#### [Your assignment]
Somewhere below are a line with "(90 157 54 43)" and a later line with "(199 47 39 36)". Output exactly those lines and all lines between them.

[Data extracts — start]

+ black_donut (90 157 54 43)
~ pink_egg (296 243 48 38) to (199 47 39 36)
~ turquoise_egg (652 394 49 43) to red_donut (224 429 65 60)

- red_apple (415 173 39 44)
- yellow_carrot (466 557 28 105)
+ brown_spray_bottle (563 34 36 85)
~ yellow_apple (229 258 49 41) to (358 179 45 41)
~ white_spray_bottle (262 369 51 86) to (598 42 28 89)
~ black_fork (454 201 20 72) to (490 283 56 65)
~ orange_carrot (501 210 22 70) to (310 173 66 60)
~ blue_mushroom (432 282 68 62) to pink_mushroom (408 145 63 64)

[Data extracts — finish]
[Data extracts — start]

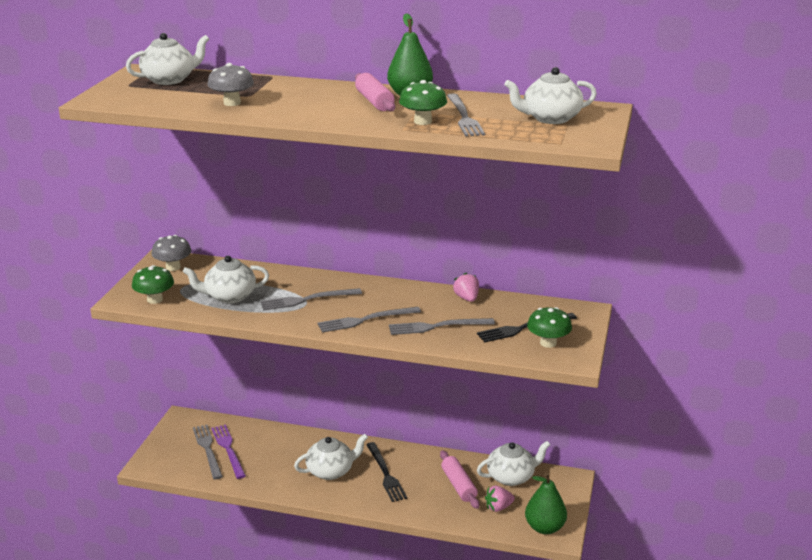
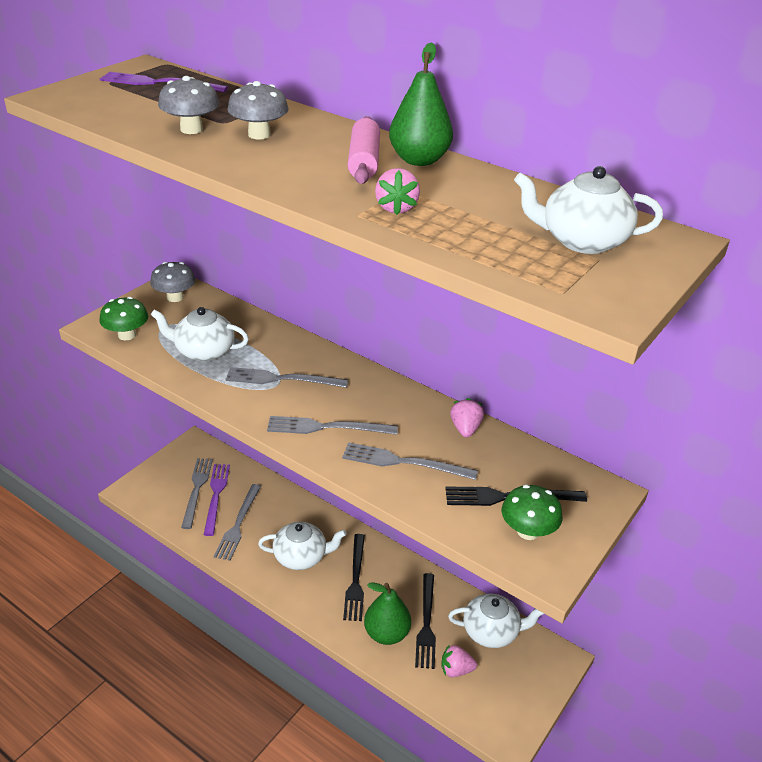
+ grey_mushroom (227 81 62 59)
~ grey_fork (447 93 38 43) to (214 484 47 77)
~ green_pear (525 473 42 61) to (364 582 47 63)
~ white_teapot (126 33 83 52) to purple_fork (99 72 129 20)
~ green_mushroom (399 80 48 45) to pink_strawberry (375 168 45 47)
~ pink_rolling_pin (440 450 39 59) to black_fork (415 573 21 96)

[Data extracts — finish]

#### [Answer section]
+ black_donut (90 157 54 43)
~ pink_egg (296 243 48 38) to (199 47 39 36)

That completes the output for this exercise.